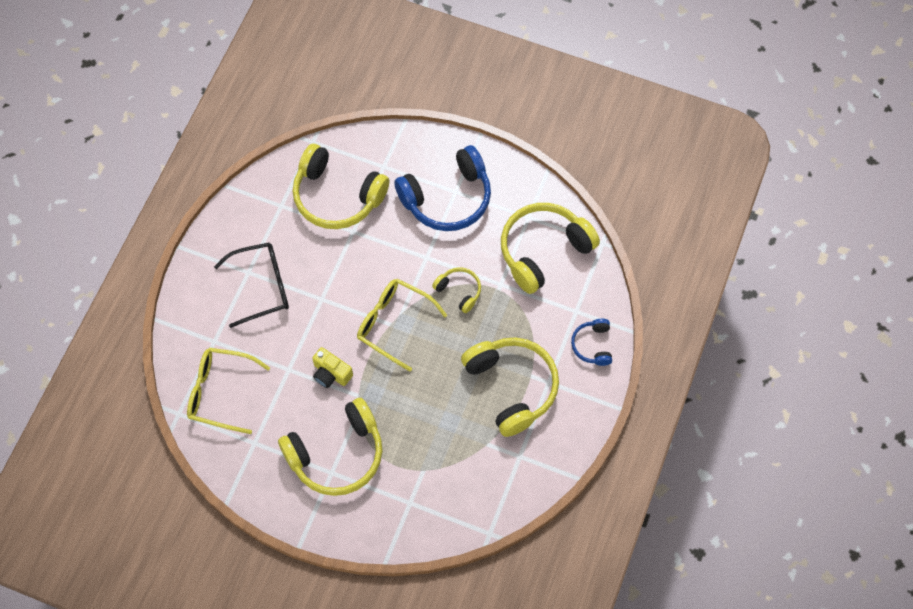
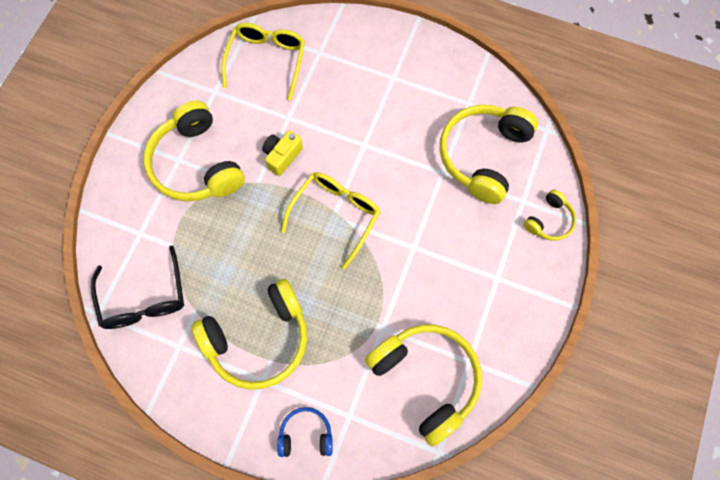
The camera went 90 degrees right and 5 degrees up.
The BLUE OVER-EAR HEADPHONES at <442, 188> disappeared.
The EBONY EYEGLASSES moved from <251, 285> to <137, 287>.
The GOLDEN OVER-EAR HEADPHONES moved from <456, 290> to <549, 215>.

----------

• [THE PROBLEM]:
From the listing above, copy every line that includes the word "moved".

• [RESPONSE]:
The EBONY EYEGLASSES moved from <251, 285> to <137, 287>.
The GOLDEN OVER-EAR HEADPHONES moved from <456, 290> to <549, 215>.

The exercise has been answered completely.